> _What the task requires_
An exact reprint of every record below is required, with the pictures left out.

Provided data Start Marker

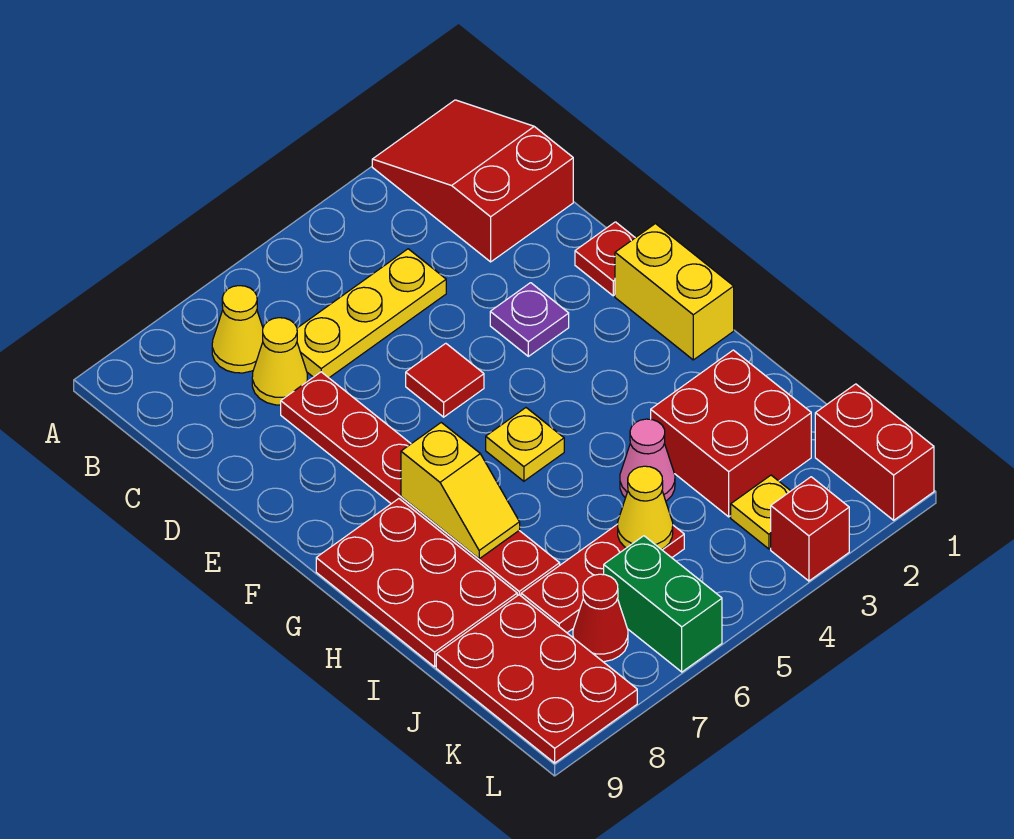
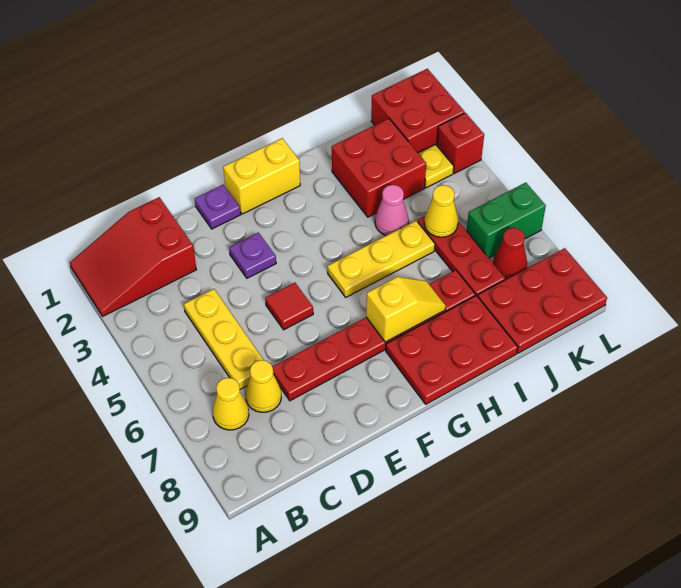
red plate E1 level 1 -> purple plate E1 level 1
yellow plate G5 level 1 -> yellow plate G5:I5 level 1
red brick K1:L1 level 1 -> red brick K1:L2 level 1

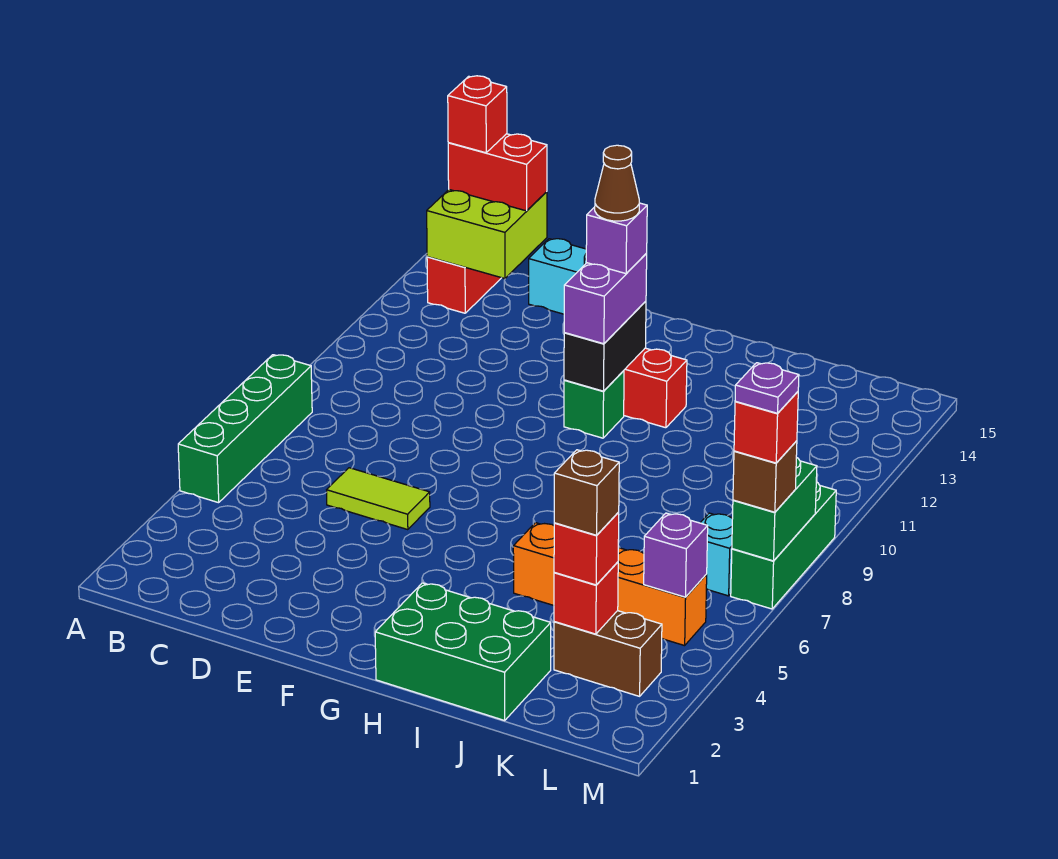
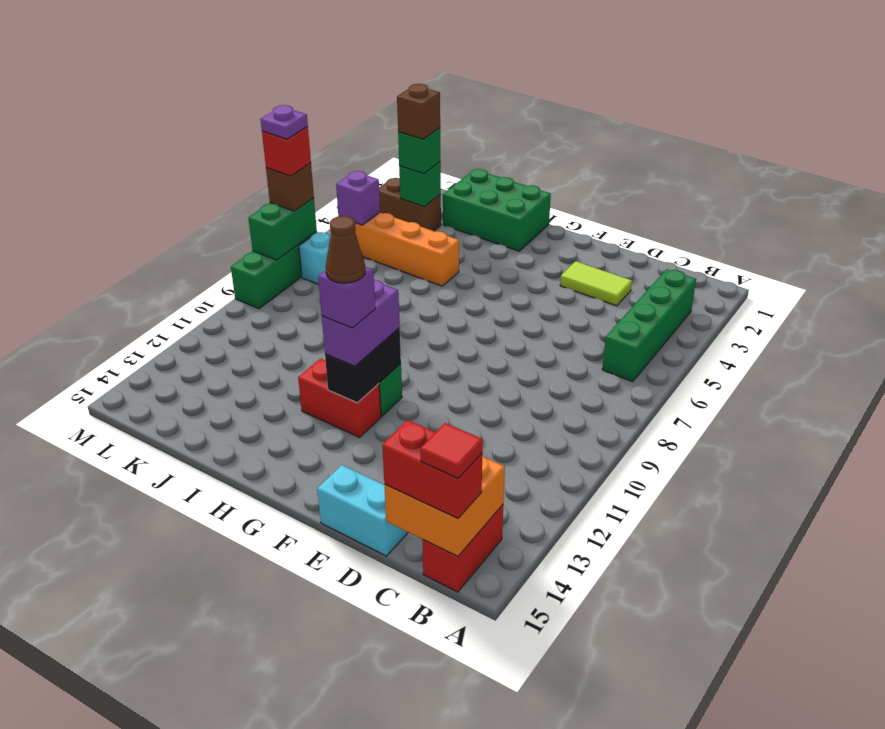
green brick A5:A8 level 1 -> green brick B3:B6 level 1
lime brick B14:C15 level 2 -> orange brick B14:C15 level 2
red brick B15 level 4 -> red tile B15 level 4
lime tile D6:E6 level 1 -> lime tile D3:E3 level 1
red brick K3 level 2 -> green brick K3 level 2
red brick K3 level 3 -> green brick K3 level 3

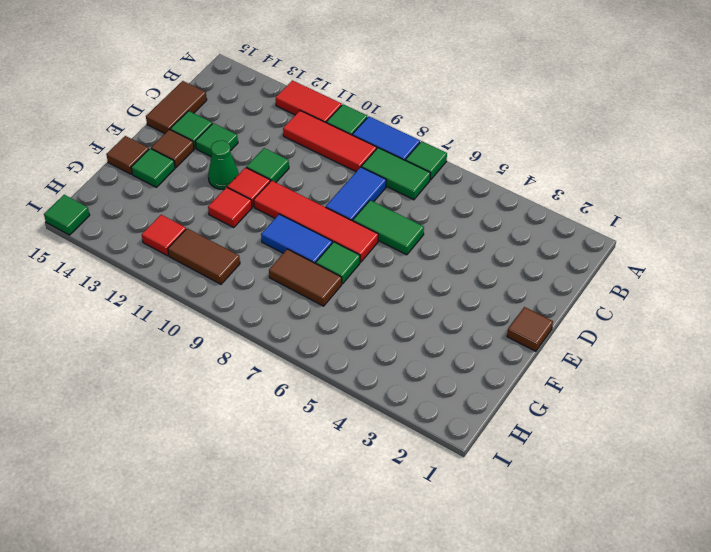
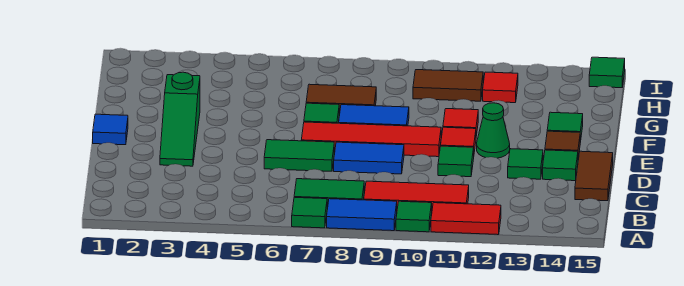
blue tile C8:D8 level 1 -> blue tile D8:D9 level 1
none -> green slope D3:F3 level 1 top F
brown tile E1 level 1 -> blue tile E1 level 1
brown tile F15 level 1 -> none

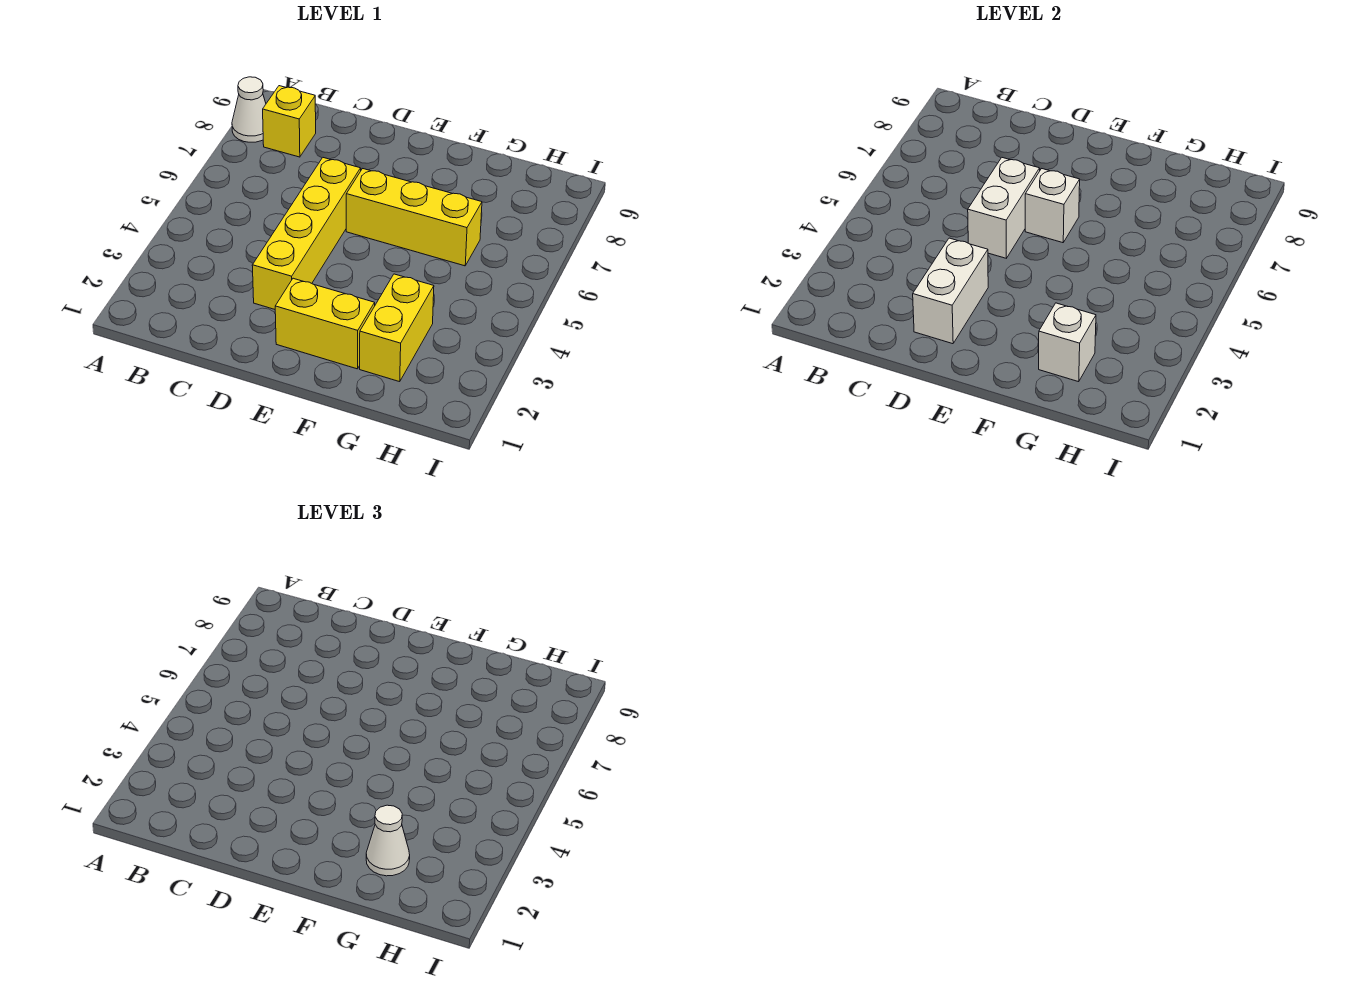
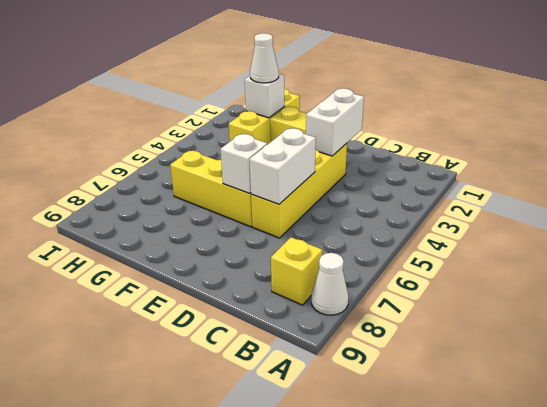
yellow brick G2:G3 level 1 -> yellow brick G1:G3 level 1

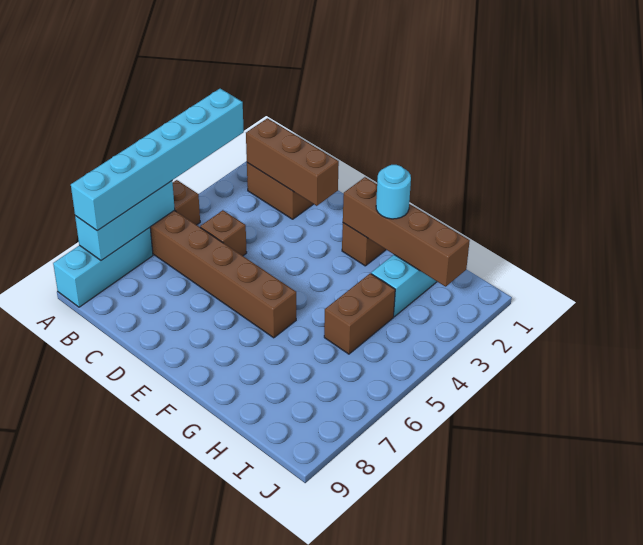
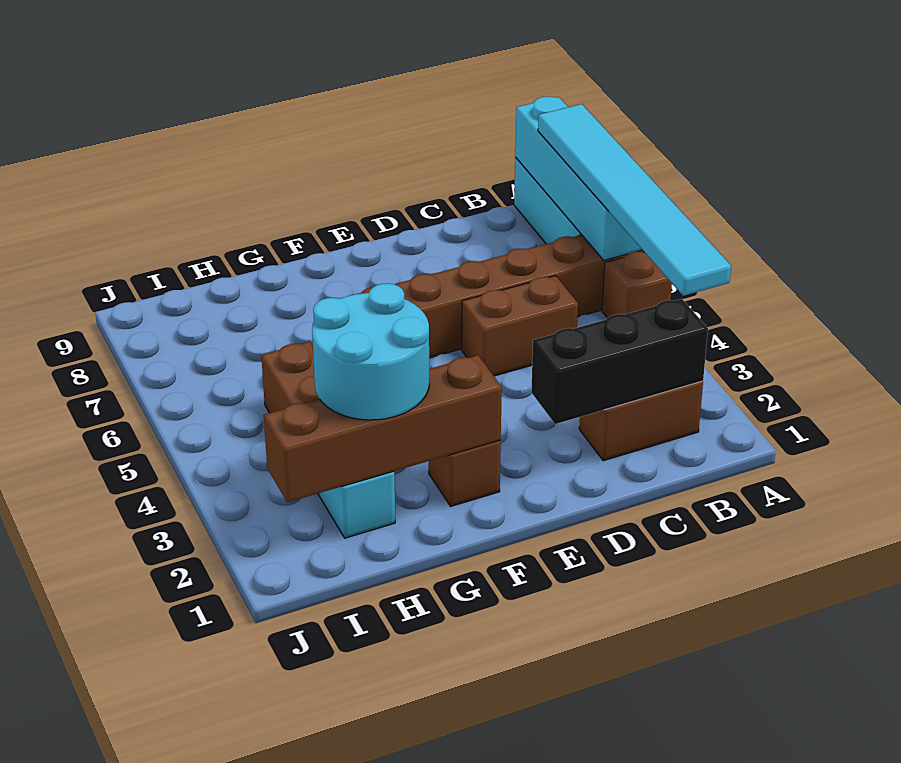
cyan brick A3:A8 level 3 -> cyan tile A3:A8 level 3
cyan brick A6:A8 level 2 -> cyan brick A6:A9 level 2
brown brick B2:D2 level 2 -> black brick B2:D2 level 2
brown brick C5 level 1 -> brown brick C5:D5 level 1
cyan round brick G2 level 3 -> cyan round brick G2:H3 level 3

Provided data End Marker

> _Finished exercise_
red plate E1 level 1 -> purple plate E1 level 1
yellow plate G5 level 1 -> yellow plate G5:I5 level 1
red brick K1:L1 level 1 -> red brick K1:L2 level 1

green brick A5:A8 level 1 -> green brick B3:B6 level 1
lime brick B14:C15 level 2 -> orange brick B14:C15 level 2
red brick B15 level 4 -> red tile B15 level 4
lime tile D6:E6 level 1 -> lime tile D3:E3 level 1
red brick K3 level 2 -> green brick K3 level 2
red brick K3 level 3 -> green brick K3 level 3

blue tile C8:D8 level 1 -> blue tile D8:D9 level 1
none -> green slope D3:F3 level 1 top F
brown tile E1 level 1 -> blue tile E1 level 1
brown tile F15 level 1 -> none

yellow brick G2:G3 level 1 -> yellow brick G1:G3 level 1

cyan brick A3:A8 level 3 -> cyan tile A3:A8 level 3
cyan brick A6:A8 level 2 -> cyan brick A6:A9 level 2
brown brick B2:D2 level 2 -> black brick B2:D2 level 2
brown brick C5 level 1 -> brown brick C5:D5 level 1
cyan round brick G2 level 3 -> cyan round brick G2:H3 level 3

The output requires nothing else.